Exercise goal:
Output these lines as a JSON list of strings, one string per line, with blank lines left out and the pictures omitted.

|---|

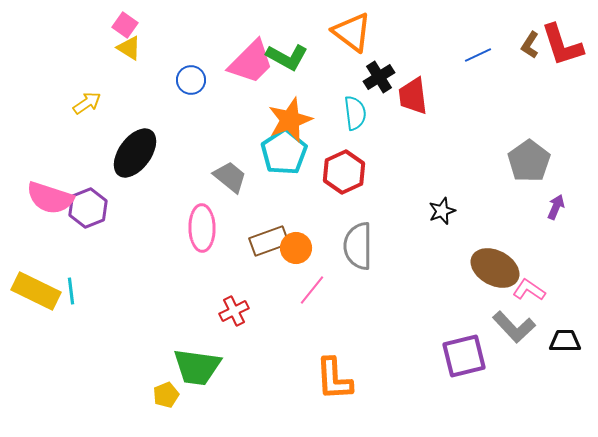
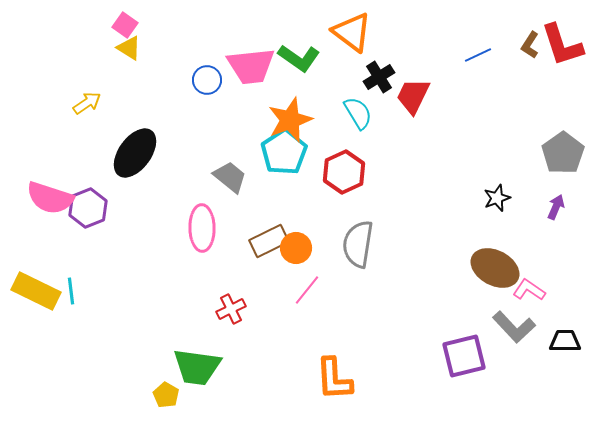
green L-shape: moved 12 px right, 1 px down; rotated 6 degrees clockwise
pink trapezoid: moved 4 px down; rotated 39 degrees clockwise
blue circle: moved 16 px right
red trapezoid: rotated 33 degrees clockwise
cyan semicircle: moved 3 px right; rotated 24 degrees counterclockwise
gray pentagon: moved 34 px right, 8 px up
black star: moved 55 px right, 13 px up
brown rectangle: rotated 6 degrees counterclockwise
gray semicircle: moved 2 px up; rotated 9 degrees clockwise
pink line: moved 5 px left
red cross: moved 3 px left, 2 px up
yellow pentagon: rotated 20 degrees counterclockwise
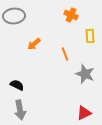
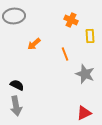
orange cross: moved 5 px down
gray arrow: moved 4 px left, 4 px up
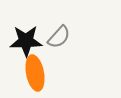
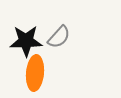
orange ellipse: rotated 16 degrees clockwise
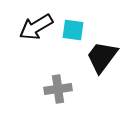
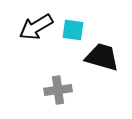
black trapezoid: rotated 69 degrees clockwise
gray cross: moved 1 px down
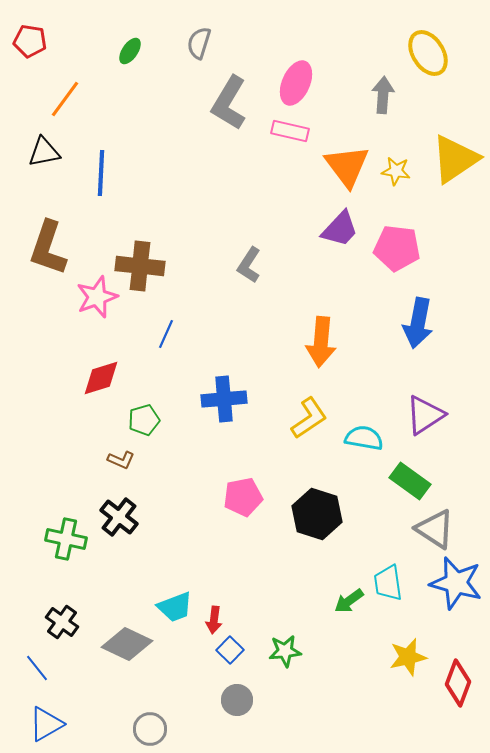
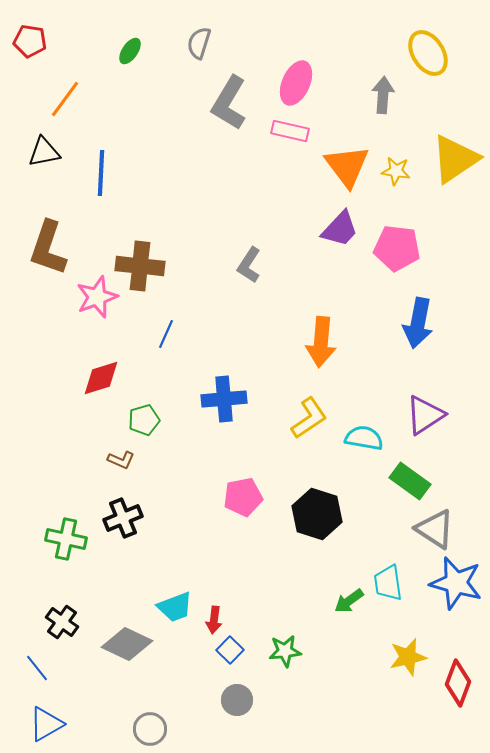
black cross at (119, 517): moved 4 px right, 1 px down; rotated 30 degrees clockwise
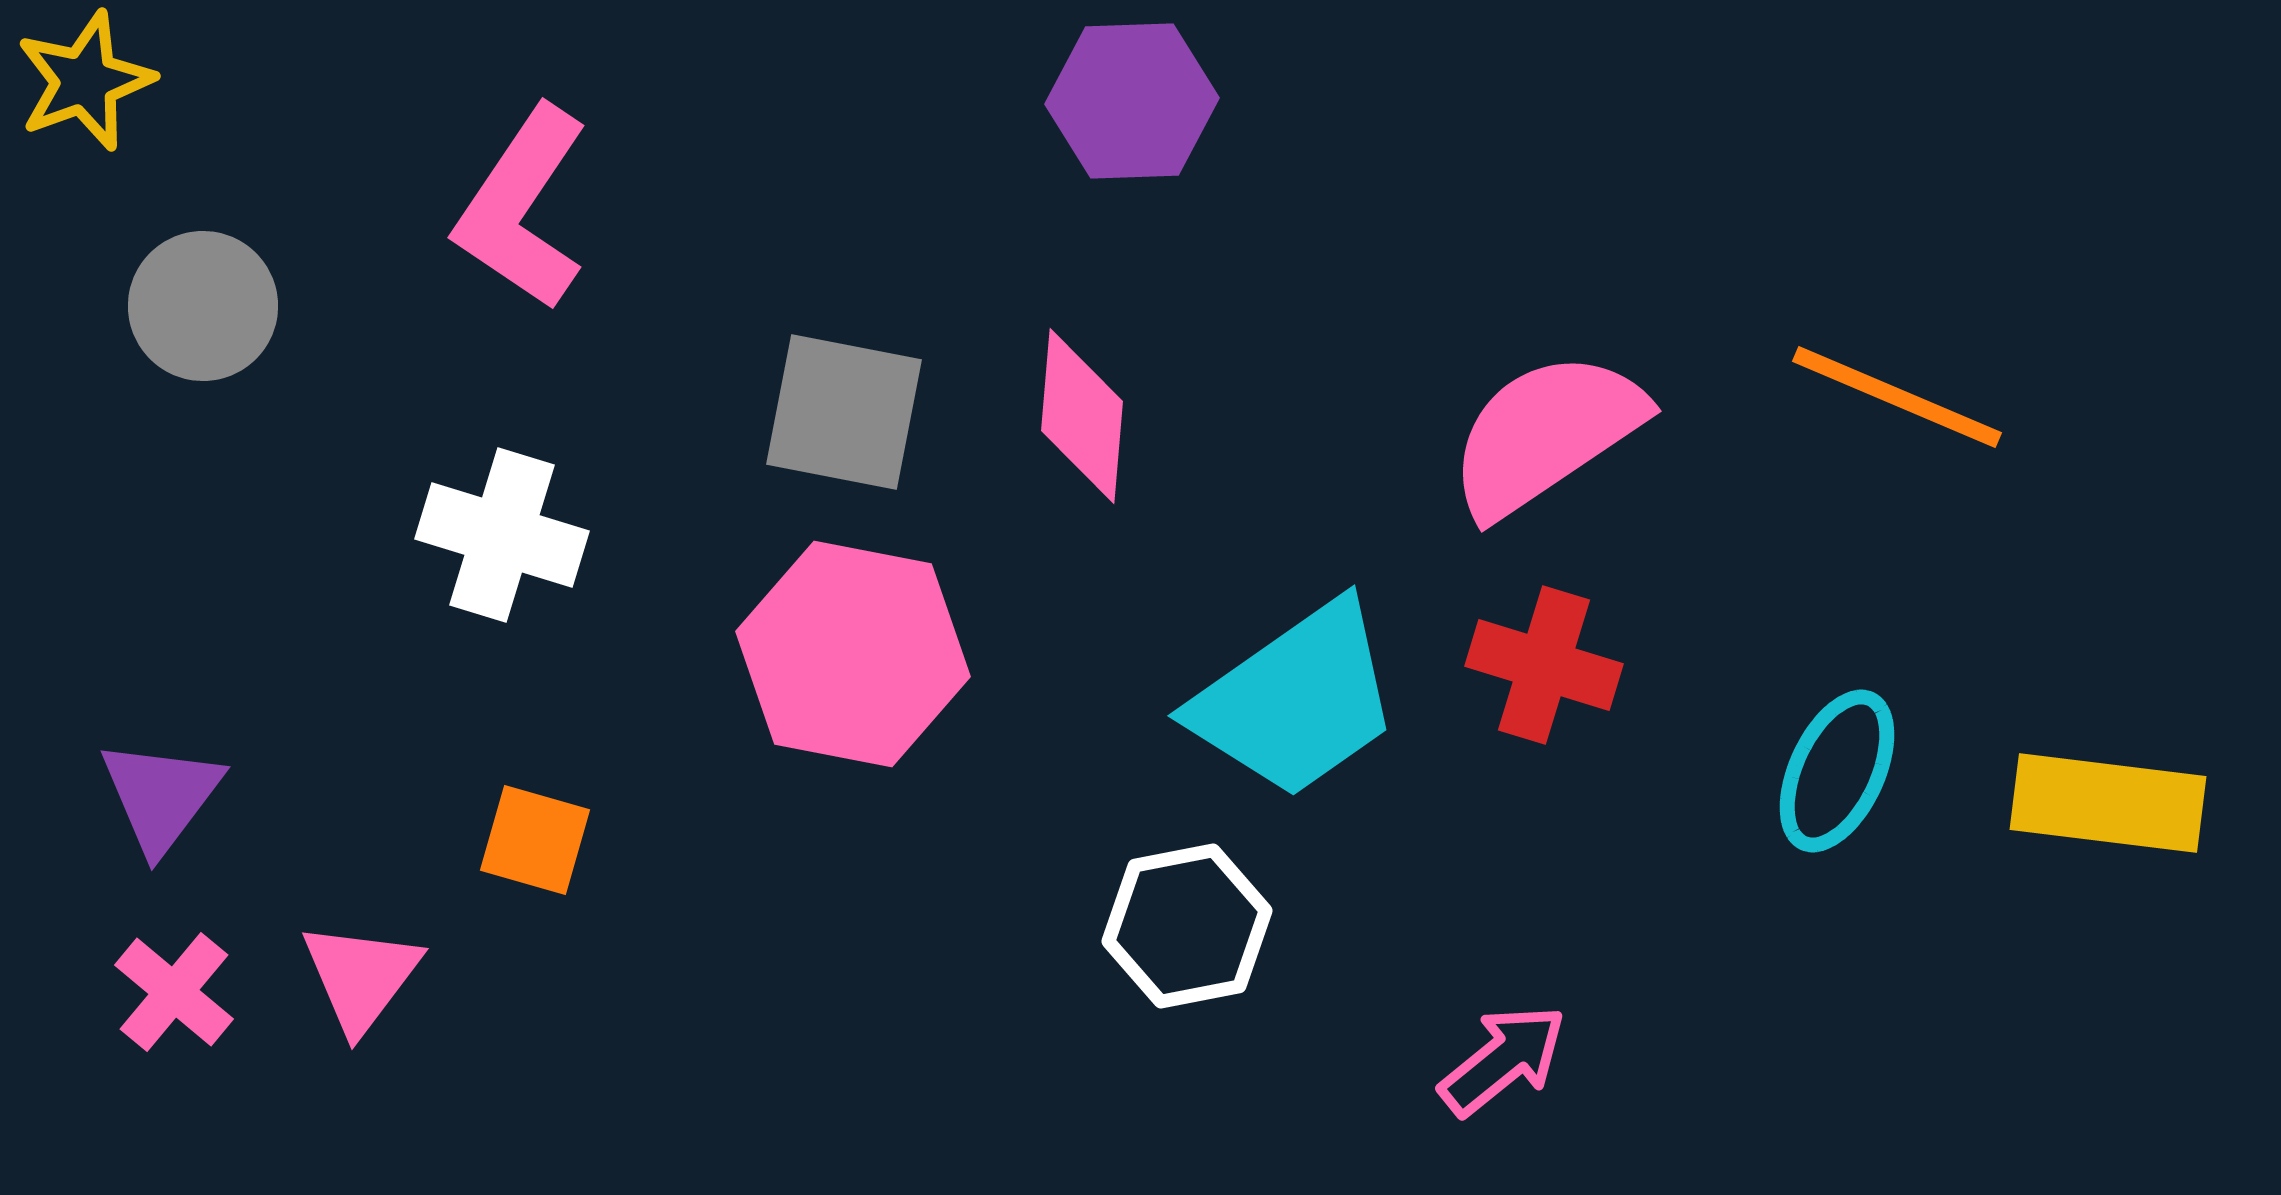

|---|

Response to the task:
[
  "green L-shape: moved 12 px right, 1 px down; rotated 6 degrees clockwise",
  "pink trapezoid: moved 4 px down; rotated 39 degrees clockwise",
  "blue circle: moved 16 px right",
  "red trapezoid: rotated 33 degrees clockwise",
  "cyan semicircle: moved 3 px right; rotated 24 degrees counterclockwise",
  "gray pentagon: moved 34 px right, 8 px up",
  "black star: moved 55 px right, 13 px up",
  "brown rectangle: rotated 6 degrees counterclockwise",
  "gray semicircle: moved 2 px up; rotated 9 degrees clockwise",
  "pink line: moved 5 px left",
  "red cross: moved 3 px left, 2 px up",
  "yellow pentagon: rotated 20 degrees counterclockwise",
  "orange cross: moved 5 px down",
  "gray arrow: moved 4 px left, 4 px up",
  "orange ellipse: rotated 16 degrees clockwise",
  "black trapezoid: rotated 69 degrees clockwise",
  "gray cross: moved 1 px down",
  "black cross at (119, 517): moved 4 px right, 1 px down; rotated 30 degrees clockwise"
]